* **TASK PROMPT**
Keeping every word the same, return the listing from its first line until the line holding "U102: buffer 74LS07" has been returned as well.

* **DATA FOR THIS EXERCISE**

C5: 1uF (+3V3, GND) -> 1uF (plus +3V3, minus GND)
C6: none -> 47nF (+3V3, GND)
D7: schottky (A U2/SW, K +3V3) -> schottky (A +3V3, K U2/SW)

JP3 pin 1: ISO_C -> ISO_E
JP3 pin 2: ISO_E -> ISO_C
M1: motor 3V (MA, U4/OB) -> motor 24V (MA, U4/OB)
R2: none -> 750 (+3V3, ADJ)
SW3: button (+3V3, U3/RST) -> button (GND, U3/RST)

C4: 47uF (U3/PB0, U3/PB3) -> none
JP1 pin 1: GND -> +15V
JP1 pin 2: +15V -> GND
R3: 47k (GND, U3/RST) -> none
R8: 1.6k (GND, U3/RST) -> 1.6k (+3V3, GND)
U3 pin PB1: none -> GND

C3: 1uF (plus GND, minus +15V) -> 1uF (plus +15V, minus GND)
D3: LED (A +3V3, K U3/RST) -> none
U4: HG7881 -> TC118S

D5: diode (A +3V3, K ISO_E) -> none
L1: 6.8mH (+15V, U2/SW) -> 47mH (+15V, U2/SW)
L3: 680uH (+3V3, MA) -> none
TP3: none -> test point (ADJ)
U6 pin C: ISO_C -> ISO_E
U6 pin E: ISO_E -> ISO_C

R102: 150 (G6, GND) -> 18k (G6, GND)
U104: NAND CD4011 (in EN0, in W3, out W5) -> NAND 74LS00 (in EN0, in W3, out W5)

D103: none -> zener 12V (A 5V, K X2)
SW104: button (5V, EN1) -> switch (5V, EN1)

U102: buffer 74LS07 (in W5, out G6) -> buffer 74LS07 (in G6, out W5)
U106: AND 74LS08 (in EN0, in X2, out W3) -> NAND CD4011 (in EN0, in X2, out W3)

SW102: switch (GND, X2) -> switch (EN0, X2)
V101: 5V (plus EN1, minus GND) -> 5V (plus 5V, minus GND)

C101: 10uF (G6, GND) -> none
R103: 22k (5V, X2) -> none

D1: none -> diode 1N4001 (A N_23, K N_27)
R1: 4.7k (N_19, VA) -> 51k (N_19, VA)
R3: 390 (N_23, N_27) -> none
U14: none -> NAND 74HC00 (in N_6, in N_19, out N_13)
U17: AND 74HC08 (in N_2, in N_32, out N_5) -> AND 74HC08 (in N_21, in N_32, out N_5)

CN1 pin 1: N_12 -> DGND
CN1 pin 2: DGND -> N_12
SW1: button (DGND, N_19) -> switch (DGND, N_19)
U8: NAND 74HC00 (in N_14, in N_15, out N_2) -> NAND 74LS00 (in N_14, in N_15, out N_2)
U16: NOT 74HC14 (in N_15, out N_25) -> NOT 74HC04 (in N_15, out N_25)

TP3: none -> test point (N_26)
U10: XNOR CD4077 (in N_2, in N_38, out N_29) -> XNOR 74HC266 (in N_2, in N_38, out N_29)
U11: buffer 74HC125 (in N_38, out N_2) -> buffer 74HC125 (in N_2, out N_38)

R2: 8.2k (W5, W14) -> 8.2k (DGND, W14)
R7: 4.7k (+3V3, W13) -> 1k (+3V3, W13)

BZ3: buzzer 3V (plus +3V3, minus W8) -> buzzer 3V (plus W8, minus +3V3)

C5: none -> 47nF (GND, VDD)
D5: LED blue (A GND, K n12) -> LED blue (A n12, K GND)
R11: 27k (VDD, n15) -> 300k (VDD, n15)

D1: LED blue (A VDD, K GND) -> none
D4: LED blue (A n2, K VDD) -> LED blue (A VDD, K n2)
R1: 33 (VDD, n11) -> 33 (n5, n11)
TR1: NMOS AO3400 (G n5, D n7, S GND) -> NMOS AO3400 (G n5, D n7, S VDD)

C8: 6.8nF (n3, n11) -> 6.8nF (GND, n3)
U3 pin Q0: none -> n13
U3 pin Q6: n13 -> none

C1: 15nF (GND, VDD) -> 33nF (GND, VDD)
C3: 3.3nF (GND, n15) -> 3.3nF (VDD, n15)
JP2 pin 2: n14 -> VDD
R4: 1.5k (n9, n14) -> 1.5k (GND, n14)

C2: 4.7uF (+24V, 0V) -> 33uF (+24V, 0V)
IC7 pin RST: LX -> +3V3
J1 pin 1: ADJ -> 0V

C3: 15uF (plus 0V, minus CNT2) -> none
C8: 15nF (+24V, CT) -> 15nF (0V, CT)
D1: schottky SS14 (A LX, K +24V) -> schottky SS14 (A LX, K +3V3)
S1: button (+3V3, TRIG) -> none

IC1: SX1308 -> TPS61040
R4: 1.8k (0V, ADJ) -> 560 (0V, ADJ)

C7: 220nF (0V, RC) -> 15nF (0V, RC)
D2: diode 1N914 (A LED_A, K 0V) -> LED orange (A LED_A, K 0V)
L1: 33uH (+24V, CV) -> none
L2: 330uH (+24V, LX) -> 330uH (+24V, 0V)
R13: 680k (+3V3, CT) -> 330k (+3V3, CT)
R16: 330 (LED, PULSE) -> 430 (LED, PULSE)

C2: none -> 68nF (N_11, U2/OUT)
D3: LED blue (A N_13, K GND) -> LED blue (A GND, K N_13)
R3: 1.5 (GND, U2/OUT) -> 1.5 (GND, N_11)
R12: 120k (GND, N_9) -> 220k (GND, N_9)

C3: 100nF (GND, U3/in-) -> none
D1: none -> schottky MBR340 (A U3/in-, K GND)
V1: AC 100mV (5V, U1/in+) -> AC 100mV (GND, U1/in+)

* **RESULT OF THIS EXERCISE**
C5: 1uF (+3V3, GND) -> 1uF (plus +3V3, minus GND)
C6: none -> 47nF (+3V3, GND)
D7: schottky (A U2/SW, K +3V3) -> schottky (A +3V3, K U2/SW)

JP3 pin 1: ISO_C -> ISO_E
JP3 pin 2: ISO_E -> ISO_C
M1: motor 3V (MA, U4/OB) -> motor 24V (MA, U4/OB)
R2: none -> 750 (+3V3, ADJ)
SW3: button (+3V3, U3/RST) -> button (GND, U3/RST)

C4: 47uF (U3/PB0, U3/PB3) -> none
JP1 pin 1: GND -> +15V
JP1 pin 2: +15V -> GND
R3: 47k (GND, U3/RST) -> none
R8: 1.6k (GND, U3/RST) -> 1.6k (+3V3, GND)
U3 pin PB1: none -> GND

C3: 1uF (plus GND, minus +15V) -> 1uF (plus +15V, minus GND)
D3: LED (A +3V3, K U3/RST) -> none
U4: HG7881 -> TC118S

D5: diode (A +3V3, K ISO_E) -> none
L1: 6.8mH (+15V, U2/SW) -> 47mH (+15V, U2/SW)
L3: 680uH (+3V3, MA) -> none
TP3: none -> test point (ADJ)
U6 pin C: ISO_C -> ISO_E
U6 pin E: ISO_E -> ISO_C

R102: 150 (G6, GND) -> 18k (G6, GND)
U104: NAND CD4011 (in EN0, in W3, out W5) -> NAND 74LS00 (in EN0, in W3, out W5)

D103: none -> zener 12V (A 5V, K X2)
SW104: button (5V, EN1) -> switch (5V, EN1)

U102: buffer 74LS07 (in W5, out G6) -> buffer 74LS07 (in G6, out W5)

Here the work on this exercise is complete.